> Records to process
··········
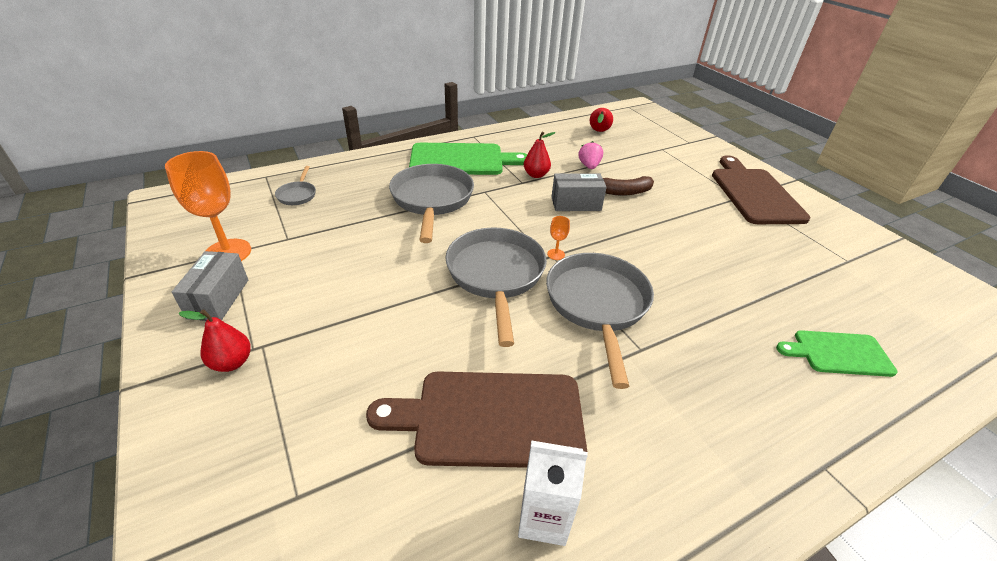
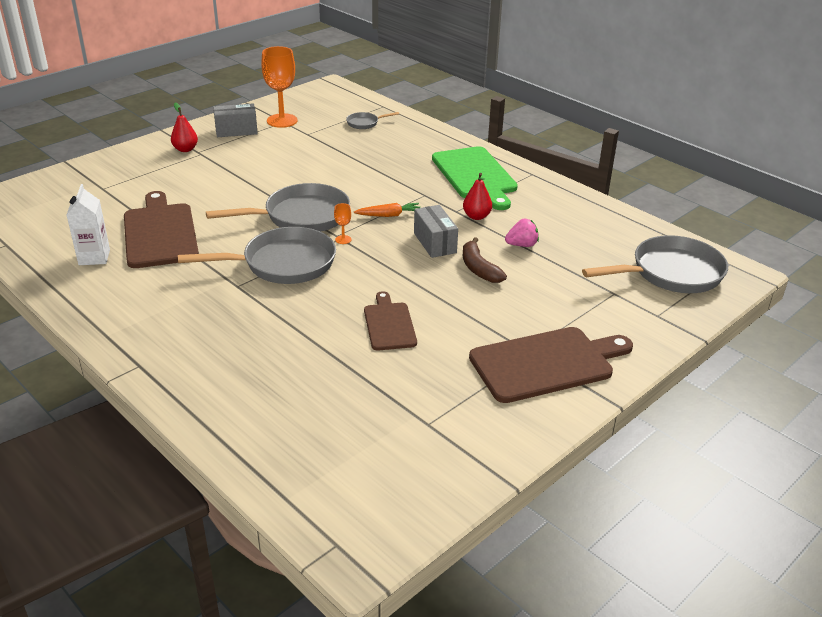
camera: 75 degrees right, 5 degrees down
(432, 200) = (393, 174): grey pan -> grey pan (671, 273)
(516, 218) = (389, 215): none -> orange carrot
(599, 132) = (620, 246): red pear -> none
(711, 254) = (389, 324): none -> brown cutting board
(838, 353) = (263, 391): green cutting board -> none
··········
> Try it
Across the preceding material, how many lines contain the word "board"? State the number alone.

> Written answer
2